Task to complete
Scan the records for "purple" and copy each line that contains it.

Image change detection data

□ □ □ □

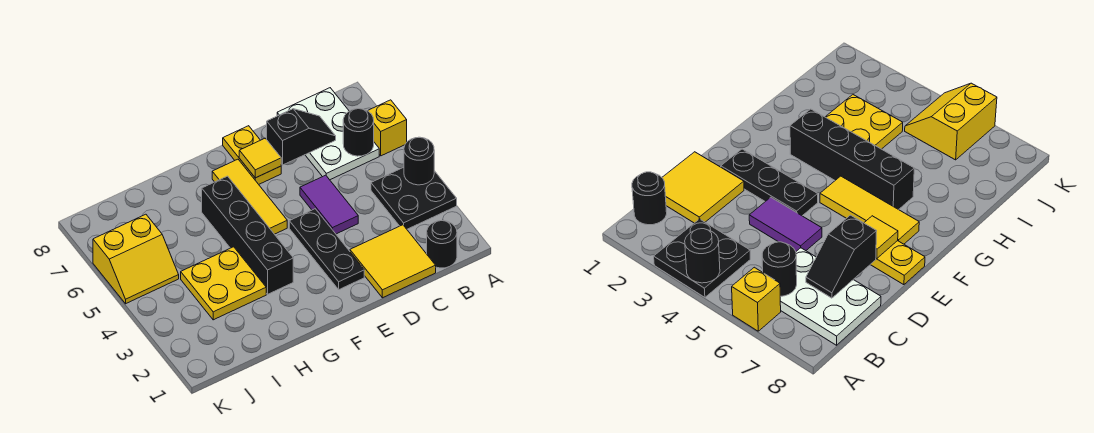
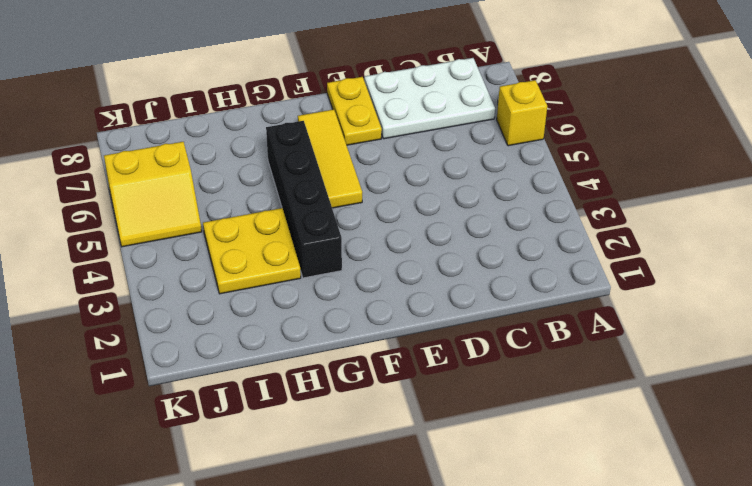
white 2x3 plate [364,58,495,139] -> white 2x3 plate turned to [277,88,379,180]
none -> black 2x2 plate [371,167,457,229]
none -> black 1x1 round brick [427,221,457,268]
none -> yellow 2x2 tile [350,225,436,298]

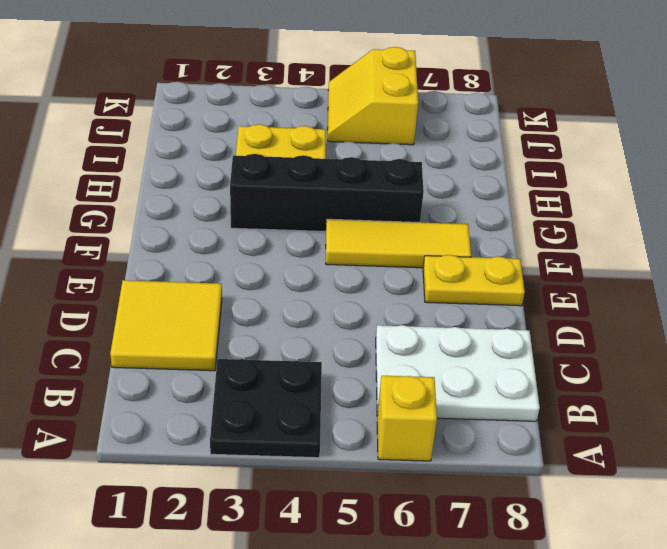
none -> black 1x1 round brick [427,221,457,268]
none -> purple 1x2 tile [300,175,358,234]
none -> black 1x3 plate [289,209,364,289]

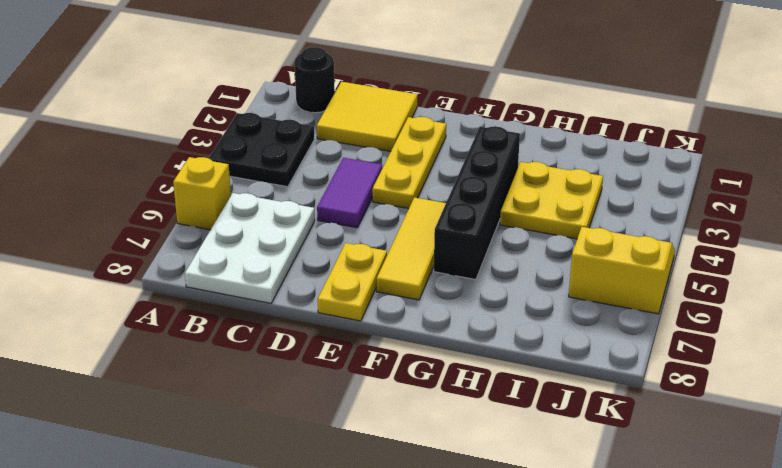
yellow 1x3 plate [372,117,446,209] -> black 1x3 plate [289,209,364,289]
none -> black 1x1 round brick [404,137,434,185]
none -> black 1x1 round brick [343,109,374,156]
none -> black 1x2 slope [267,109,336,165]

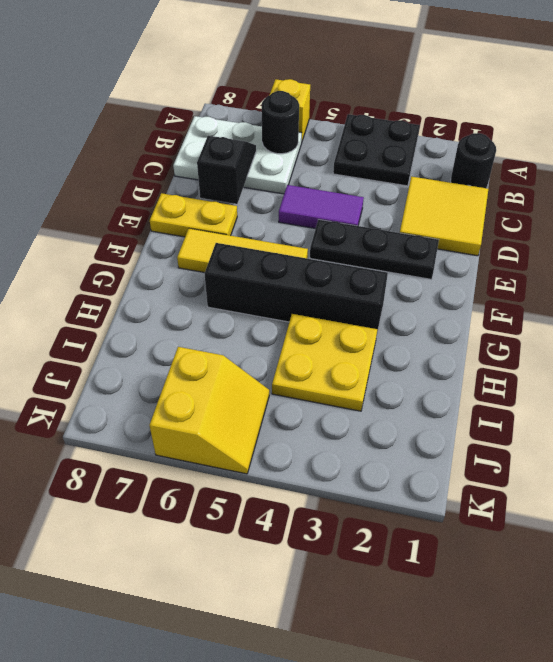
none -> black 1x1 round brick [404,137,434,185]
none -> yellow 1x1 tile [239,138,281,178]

□ □ □ □

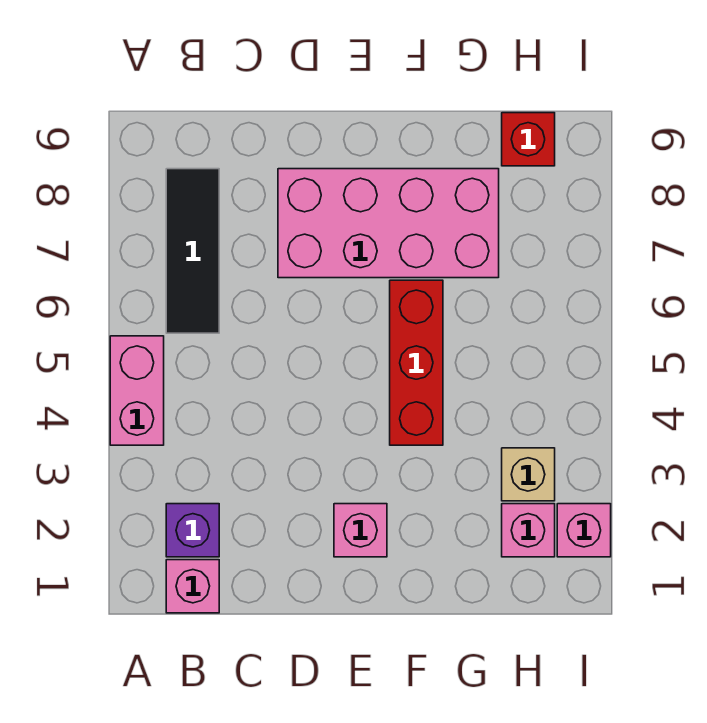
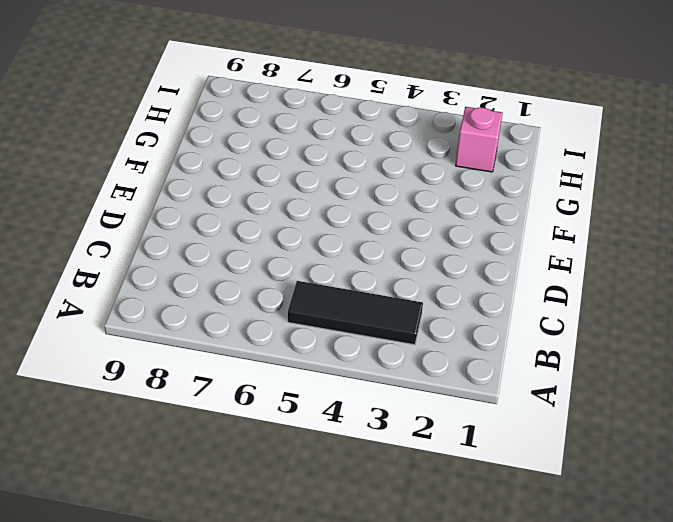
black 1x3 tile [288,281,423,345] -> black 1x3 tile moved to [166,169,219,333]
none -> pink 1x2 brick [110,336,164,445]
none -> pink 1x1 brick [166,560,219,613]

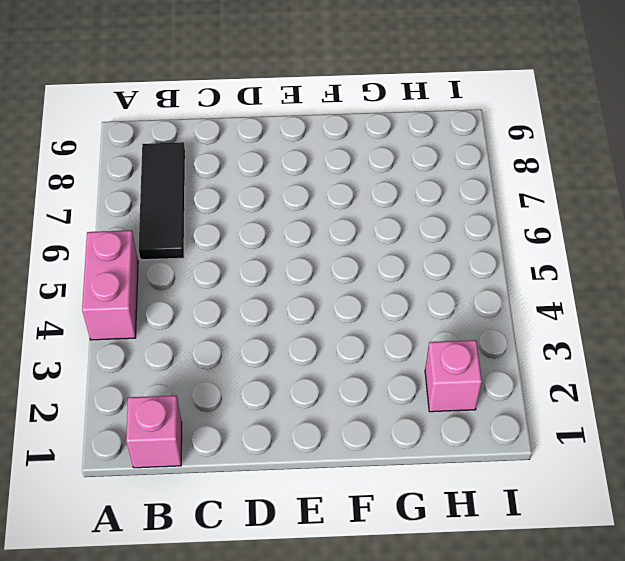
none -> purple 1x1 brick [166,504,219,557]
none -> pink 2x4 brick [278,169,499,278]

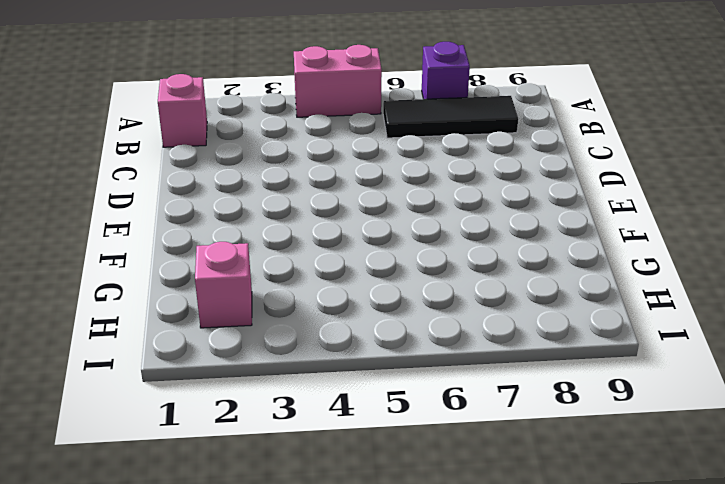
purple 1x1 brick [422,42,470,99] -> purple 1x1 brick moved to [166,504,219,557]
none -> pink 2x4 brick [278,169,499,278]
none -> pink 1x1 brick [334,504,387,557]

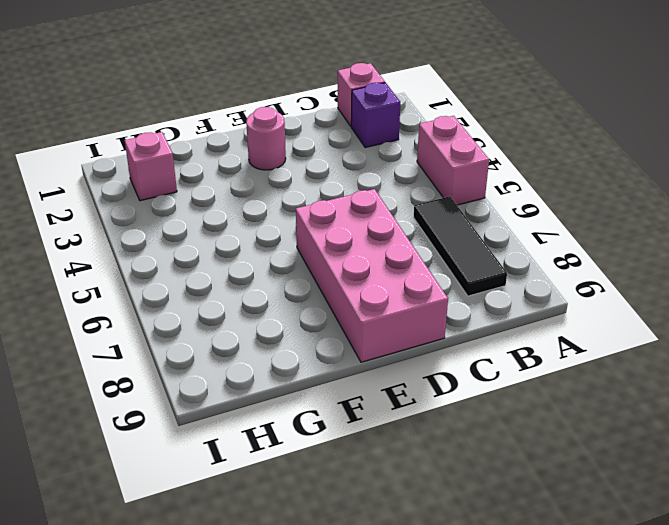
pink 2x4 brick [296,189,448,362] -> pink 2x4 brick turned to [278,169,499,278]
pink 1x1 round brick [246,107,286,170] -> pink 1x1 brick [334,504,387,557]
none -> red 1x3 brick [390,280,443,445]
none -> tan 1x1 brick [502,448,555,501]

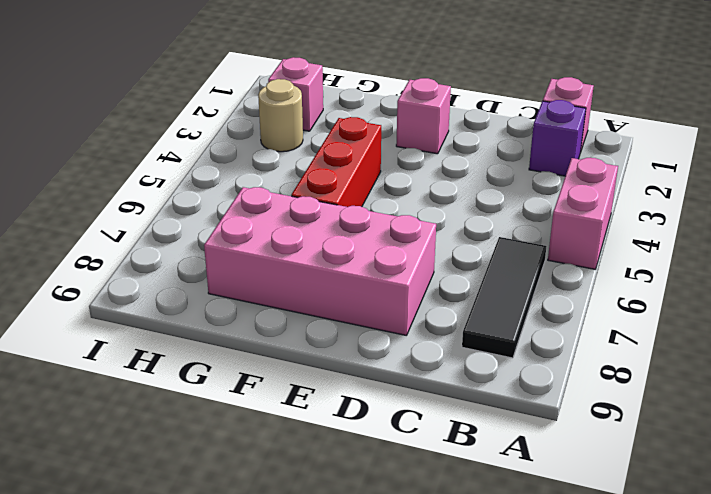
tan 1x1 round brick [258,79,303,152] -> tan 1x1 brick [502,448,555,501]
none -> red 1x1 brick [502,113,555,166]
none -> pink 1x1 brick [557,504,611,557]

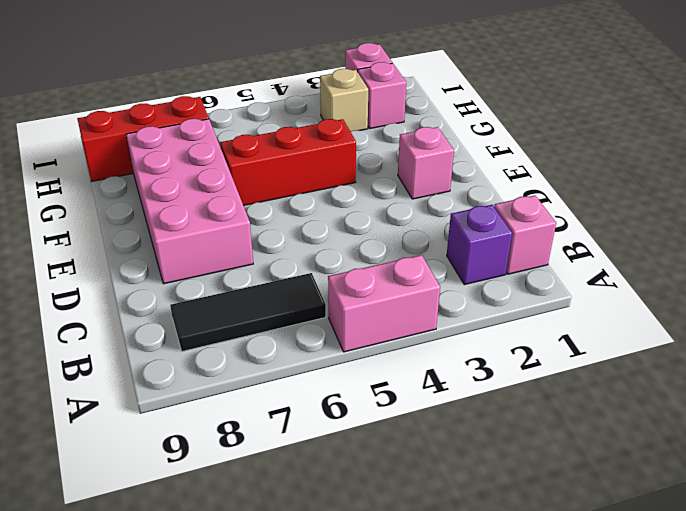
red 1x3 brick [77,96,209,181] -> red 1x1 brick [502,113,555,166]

□ □ □ □

Result
none -> purple 1x2 tile [300,175,358,234]
none -> purple 1x1 brick [166,504,219,557]
purple 1x1 brick [422,42,470,99] -> purple 1x1 brick moved to [166,504,219,557]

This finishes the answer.